DATA LISTING: Begin

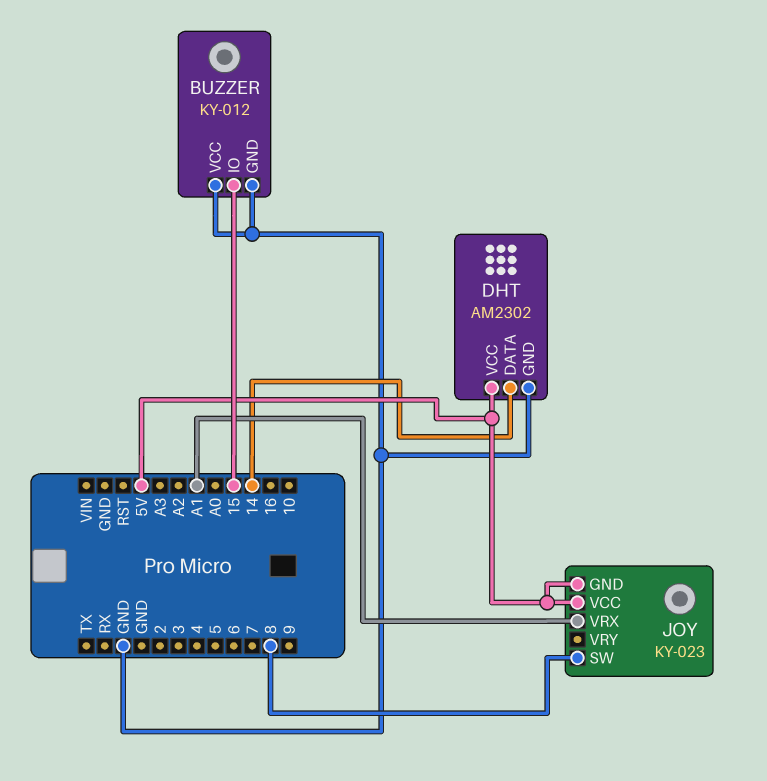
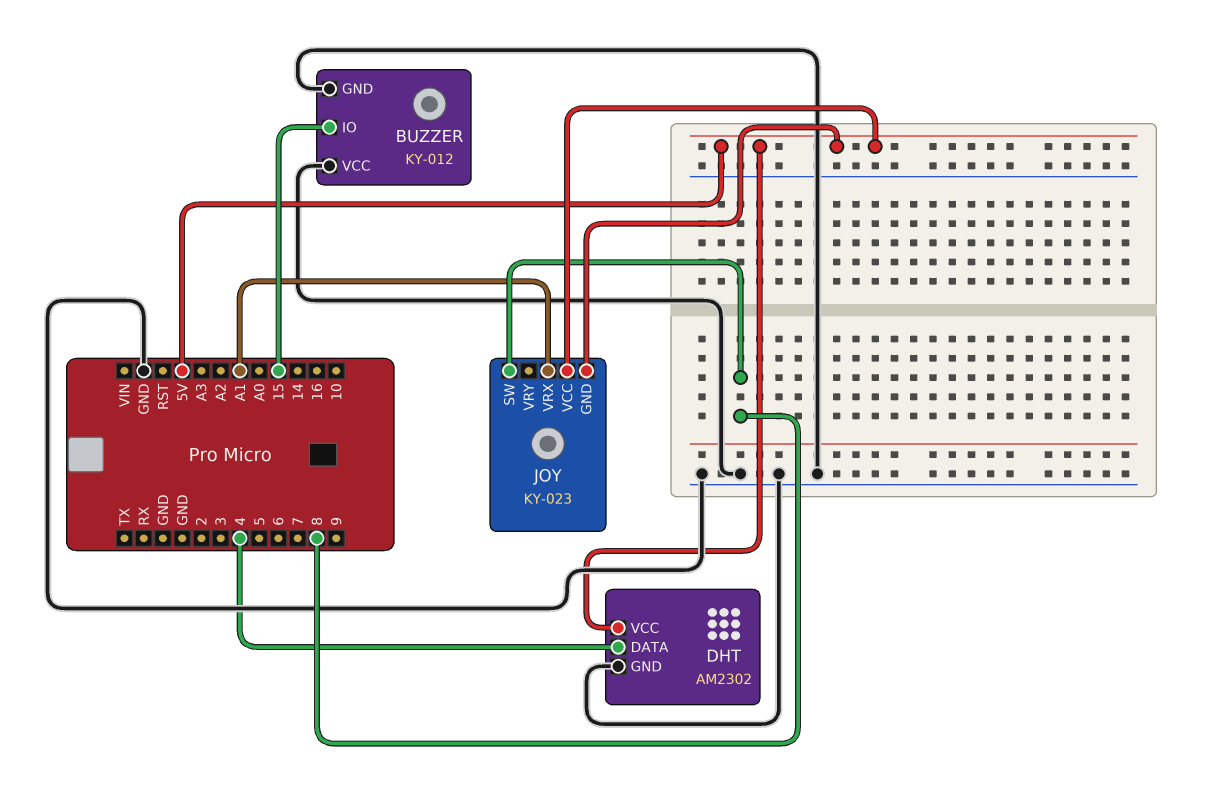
DHT pin DATA: 14 -> 4

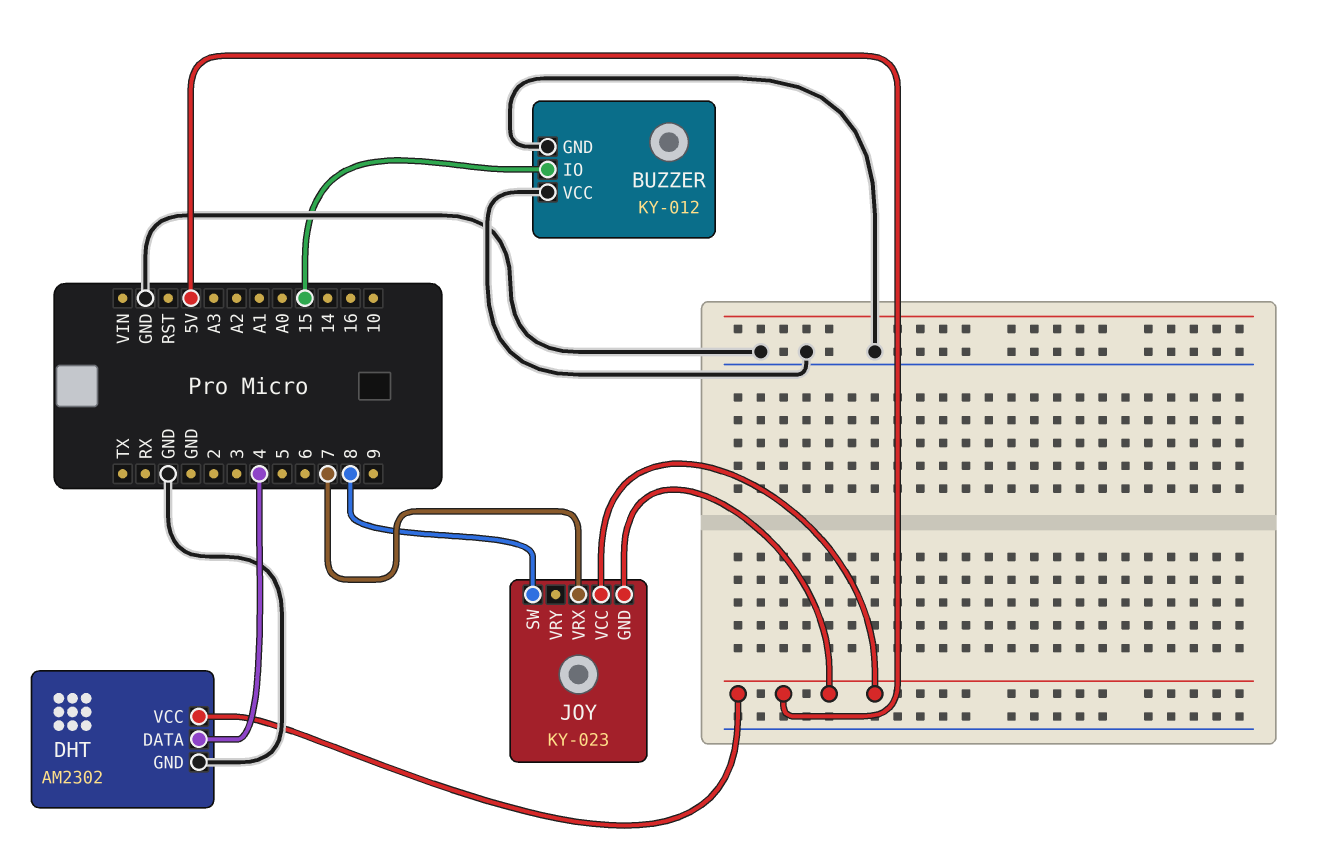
JOY pin VRX: A1 -> 7

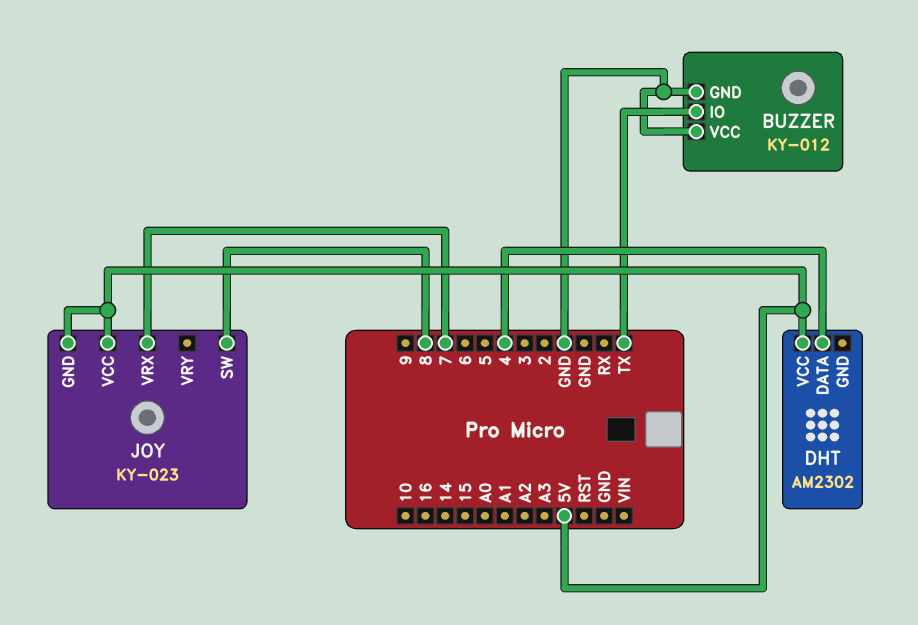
BUZZER pin IO: 15 -> TX
DHT pin GND: GND -> none

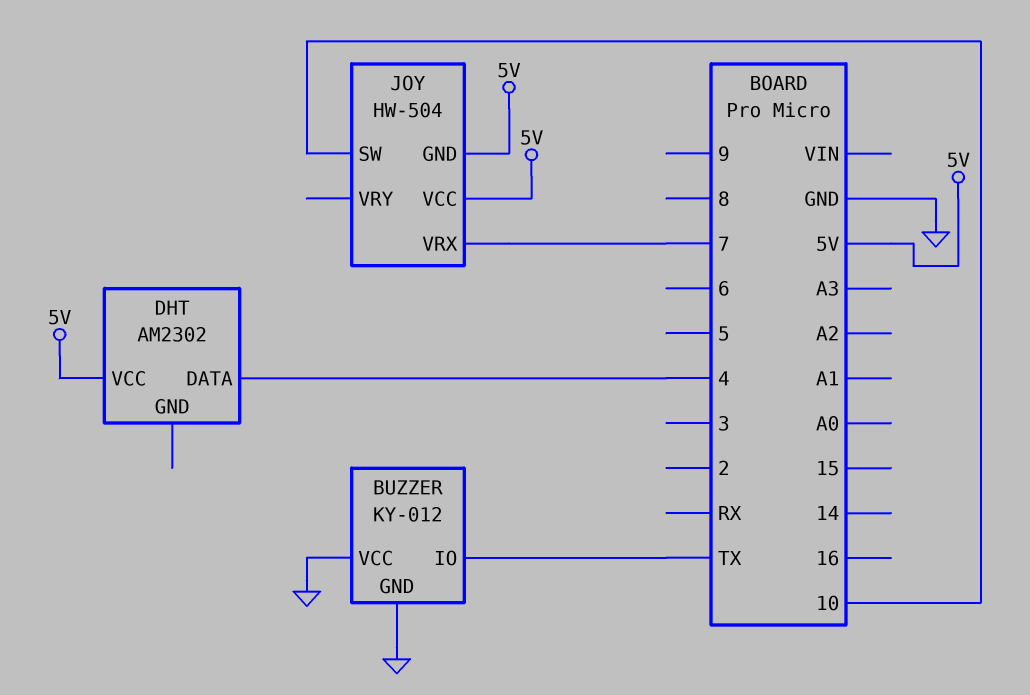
JOY: KY-023 -> HW-504
JOY pin SW: 8 -> 10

DATA LISTING: End

#### [EXERCISE]
Leaving out the pictures, output each line above exactly as it is.

#### [OUTPUT FOR THIS TASK]
DHT pin DATA: 14 -> 4

JOY pin VRX: A1 -> 7

BUZZER pin IO: 15 -> TX
DHT pin GND: GND -> none

JOY: KY-023 -> HW-504
JOY pin SW: 8 -> 10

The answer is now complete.